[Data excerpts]
--- START ---

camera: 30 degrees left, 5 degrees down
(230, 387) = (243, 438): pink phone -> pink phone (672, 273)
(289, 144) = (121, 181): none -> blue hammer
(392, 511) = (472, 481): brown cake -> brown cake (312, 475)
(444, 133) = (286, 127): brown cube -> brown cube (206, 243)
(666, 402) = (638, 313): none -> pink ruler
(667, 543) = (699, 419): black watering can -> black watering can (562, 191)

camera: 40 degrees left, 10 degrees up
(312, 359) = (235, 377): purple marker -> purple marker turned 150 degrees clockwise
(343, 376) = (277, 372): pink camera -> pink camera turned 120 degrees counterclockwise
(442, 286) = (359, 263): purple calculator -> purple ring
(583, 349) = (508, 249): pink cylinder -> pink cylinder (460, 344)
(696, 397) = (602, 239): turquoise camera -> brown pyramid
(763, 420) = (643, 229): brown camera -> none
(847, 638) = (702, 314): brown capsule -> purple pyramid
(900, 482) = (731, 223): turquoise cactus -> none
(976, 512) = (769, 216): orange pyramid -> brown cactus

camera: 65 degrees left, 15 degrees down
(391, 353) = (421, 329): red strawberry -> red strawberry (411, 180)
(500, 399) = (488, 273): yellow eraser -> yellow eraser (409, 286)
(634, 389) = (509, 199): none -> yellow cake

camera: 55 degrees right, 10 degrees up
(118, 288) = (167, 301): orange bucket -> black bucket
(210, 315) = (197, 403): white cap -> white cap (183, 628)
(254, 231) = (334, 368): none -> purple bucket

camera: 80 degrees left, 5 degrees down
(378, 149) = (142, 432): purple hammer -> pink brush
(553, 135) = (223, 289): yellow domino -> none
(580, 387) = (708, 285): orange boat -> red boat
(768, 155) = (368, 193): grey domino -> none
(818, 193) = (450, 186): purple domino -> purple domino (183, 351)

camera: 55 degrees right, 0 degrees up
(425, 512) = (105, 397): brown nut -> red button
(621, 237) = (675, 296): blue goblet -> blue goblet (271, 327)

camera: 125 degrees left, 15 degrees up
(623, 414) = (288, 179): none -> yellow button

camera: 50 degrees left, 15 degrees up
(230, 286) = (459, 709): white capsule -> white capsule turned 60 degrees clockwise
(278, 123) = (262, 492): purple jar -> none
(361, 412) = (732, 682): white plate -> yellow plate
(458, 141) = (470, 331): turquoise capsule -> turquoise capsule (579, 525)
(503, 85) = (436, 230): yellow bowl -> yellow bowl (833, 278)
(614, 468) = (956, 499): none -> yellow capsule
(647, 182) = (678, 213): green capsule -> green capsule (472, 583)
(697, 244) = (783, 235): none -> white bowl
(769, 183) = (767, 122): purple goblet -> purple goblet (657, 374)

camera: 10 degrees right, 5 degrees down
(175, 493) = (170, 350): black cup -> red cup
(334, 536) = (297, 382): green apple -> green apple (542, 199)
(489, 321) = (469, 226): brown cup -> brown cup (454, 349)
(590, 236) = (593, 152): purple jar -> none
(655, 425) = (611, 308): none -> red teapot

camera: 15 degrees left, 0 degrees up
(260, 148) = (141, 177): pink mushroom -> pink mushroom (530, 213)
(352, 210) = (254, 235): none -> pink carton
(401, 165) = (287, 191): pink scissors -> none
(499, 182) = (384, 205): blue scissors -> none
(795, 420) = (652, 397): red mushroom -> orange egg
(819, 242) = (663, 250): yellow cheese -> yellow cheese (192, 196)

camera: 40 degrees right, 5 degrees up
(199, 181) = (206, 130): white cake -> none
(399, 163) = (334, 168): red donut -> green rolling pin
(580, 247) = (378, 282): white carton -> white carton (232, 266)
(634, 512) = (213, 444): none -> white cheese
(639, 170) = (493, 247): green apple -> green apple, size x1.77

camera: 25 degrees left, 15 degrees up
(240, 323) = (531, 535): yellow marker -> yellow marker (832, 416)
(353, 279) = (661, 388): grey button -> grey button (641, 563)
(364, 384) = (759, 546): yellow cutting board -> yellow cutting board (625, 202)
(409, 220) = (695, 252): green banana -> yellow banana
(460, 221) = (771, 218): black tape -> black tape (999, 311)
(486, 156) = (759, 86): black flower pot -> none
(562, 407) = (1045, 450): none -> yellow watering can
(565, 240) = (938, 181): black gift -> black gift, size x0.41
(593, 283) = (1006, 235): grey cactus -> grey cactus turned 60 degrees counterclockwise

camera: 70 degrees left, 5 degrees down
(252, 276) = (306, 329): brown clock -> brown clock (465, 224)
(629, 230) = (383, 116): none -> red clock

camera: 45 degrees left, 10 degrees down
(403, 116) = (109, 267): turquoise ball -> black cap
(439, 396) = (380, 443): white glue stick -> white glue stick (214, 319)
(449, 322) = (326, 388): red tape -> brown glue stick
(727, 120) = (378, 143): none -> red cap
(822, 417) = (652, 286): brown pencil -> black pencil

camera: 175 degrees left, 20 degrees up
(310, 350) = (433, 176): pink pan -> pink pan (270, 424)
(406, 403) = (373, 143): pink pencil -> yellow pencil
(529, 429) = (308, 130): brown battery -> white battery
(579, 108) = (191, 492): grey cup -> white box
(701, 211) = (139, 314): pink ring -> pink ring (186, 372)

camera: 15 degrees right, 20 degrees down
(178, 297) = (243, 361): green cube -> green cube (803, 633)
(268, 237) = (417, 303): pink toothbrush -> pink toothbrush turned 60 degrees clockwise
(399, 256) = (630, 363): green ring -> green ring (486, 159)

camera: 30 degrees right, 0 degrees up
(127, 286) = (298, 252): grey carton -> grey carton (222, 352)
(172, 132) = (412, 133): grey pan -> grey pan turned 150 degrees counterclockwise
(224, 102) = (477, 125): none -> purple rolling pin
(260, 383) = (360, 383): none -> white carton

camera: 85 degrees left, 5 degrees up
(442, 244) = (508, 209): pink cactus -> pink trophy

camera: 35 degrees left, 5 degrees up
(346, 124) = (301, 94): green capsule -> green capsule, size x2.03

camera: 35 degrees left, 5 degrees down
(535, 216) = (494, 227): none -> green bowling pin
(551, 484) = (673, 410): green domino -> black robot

--- END ---

Exercise directions ::
Repeat all of the records above exactly as written.

Finished exercise ::
camera: 30 degrees left, 5 degrees down
(230, 387) = (243, 438): pink phone -> pink phone (672, 273)
(289, 144) = (121, 181): none -> blue hammer
(392, 511) = (472, 481): brown cake -> brown cake (312, 475)
(444, 133) = (286, 127): brown cube -> brown cube (206, 243)
(666, 402) = (638, 313): none -> pink ruler
(667, 543) = (699, 419): black watering can -> black watering can (562, 191)

camera: 40 degrees left, 10 degrees up
(312, 359) = (235, 377): purple marker -> purple marker turned 150 degrees clockwise
(343, 376) = (277, 372): pink camera -> pink camera turned 120 degrees counterclockwise
(442, 286) = (359, 263): purple calculator -> purple ring
(583, 349) = (508, 249): pink cylinder -> pink cylinder (460, 344)
(696, 397) = (602, 239): turquoise camera -> brown pyramid
(763, 420) = (643, 229): brown camera -> none
(847, 638) = (702, 314): brown capsule -> purple pyramid
(900, 482) = (731, 223): turquoise cactus -> none
(976, 512) = (769, 216): orange pyramid -> brown cactus

camera: 65 degrees left, 15 degrees down
(391, 353) = (421, 329): red strawberry -> red strawberry (411, 180)
(500, 399) = (488, 273): yellow eraser -> yellow eraser (409, 286)
(634, 389) = (509, 199): none -> yellow cake

camera: 55 degrees right, 10 degrees up
(118, 288) = (167, 301): orange bucket -> black bucket
(210, 315) = (197, 403): white cap -> white cap (183, 628)
(254, 231) = (334, 368): none -> purple bucket

camera: 80 degrees left, 5 degrees down
(378, 149) = (142, 432): purple hammer -> pink brush
(553, 135) = (223, 289): yellow domino -> none
(580, 387) = (708, 285): orange boat -> red boat
(768, 155) = (368, 193): grey domino -> none
(818, 193) = (450, 186): purple domino -> purple domino (183, 351)

camera: 55 degrees right, 0 degrees up
(425, 512) = (105, 397): brown nut -> red button
(621, 237) = (675, 296): blue goblet -> blue goblet (271, 327)

camera: 125 degrees left, 15 degrees up
(623, 414) = (288, 179): none -> yellow button

camera: 50 degrees left, 15 degrees up
(230, 286) = (459, 709): white capsule -> white capsule turned 60 degrees clockwise
(278, 123) = (262, 492): purple jar -> none
(361, 412) = (732, 682): white plate -> yellow plate
(458, 141) = (470, 331): turquoise capsule -> turquoise capsule (579, 525)
(503, 85) = (436, 230): yellow bowl -> yellow bowl (833, 278)
(614, 468) = (956, 499): none -> yellow capsule
(647, 182) = (678, 213): green capsule -> green capsule (472, 583)
(697, 244) = (783, 235): none -> white bowl
(769, 183) = (767, 122): purple goblet -> purple goblet (657, 374)

camera: 10 degrees right, 5 degrees down
(175, 493) = (170, 350): black cup -> red cup
(334, 536) = (297, 382): green apple -> green apple (542, 199)
(489, 321) = (469, 226): brown cup -> brown cup (454, 349)
(590, 236) = (593, 152): purple jar -> none
(655, 425) = (611, 308): none -> red teapot

camera: 15 degrees left, 0 degrees up
(260, 148) = (141, 177): pink mushroom -> pink mushroom (530, 213)
(352, 210) = (254, 235): none -> pink carton
(401, 165) = (287, 191): pink scissors -> none
(499, 182) = (384, 205): blue scissors -> none
(795, 420) = (652, 397): red mushroom -> orange egg
(819, 242) = (663, 250): yellow cheese -> yellow cheese (192, 196)

camera: 40 degrees right, 5 degrees up
(199, 181) = (206, 130): white cake -> none
(399, 163) = (334, 168): red donut -> green rolling pin
(580, 247) = (378, 282): white carton -> white carton (232, 266)
(634, 512) = (213, 444): none -> white cheese
(639, 170) = (493, 247): green apple -> green apple, size x1.77

camera: 25 degrees left, 15 degrees up
(240, 323) = (531, 535): yellow marker -> yellow marker (832, 416)
(353, 279) = (661, 388): grey button -> grey button (641, 563)
(364, 384) = (759, 546): yellow cutting board -> yellow cutting board (625, 202)
(409, 220) = (695, 252): green banana -> yellow banana
(460, 221) = (771, 218): black tape -> black tape (999, 311)
(486, 156) = (759, 86): black flower pot -> none
(562, 407) = (1045, 450): none -> yellow watering can
(565, 240) = (938, 181): black gift -> black gift, size x0.41
(593, 283) = (1006, 235): grey cactus -> grey cactus turned 60 degrees counterclockwise

camera: 70 degrees left, 5 degrees down
(252, 276) = (306, 329): brown clock -> brown clock (465, 224)
(629, 230) = (383, 116): none -> red clock

camera: 45 degrees left, 10 degrees down
(403, 116) = (109, 267): turquoise ball -> black cap
(439, 396) = (380, 443): white glue stick -> white glue stick (214, 319)
(449, 322) = (326, 388): red tape -> brown glue stick
(727, 120) = (378, 143): none -> red cap
(822, 417) = (652, 286): brown pencil -> black pencil

camera: 175 degrees left, 20 degrees up
(310, 350) = (433, 176): pink pan -> pink pan (270, 424)
(406, 403) = (373, 143): pink pencil -> yellow pencil
(529, 429) = (308, 130): brown battery -> white battery
(579, 108) = (191, 492): grey cup -> white box
(701, 211) = (139, 314): pink ring -> pink ring (186, 372)

camera: 15 degrees right, 20 degrees down
(178, 297) = (243, 361): green cube -> green cube (803, 633)
(268, 237) = (417, 303): pink toothbrush -> pink toothbrush turned 60 degrees clockwise
(399, 256) = (630, 363): green ring -> green ring (486, 159)

camera: 30 degrees right, 0 degrees up
(127, 286) = (298, 252): grey carton -> grey carton (222, 352)
(172, 132) = (412, 133): grey pan -> grey pan turned 150 degrees counterclockwise
(224, 102) = (477, 125): none -> purple rolling pin
(260, 383) = (360, 383): none -> white carton

camera: 85 degrees left, 5 degrees up
(442, 244) = (508, 209): pink cactus -> pink trophy

camera: 35 degrees left, 5 degrees up
(346, 124) = (301, 94): green capsule -> green capsule, size x2.03

camera: 35 degrees left, 5 degrees down
(535, 216) = (494, 227): none -> green bowling pin
(551, 484) = (673, 410): green domino -> black robot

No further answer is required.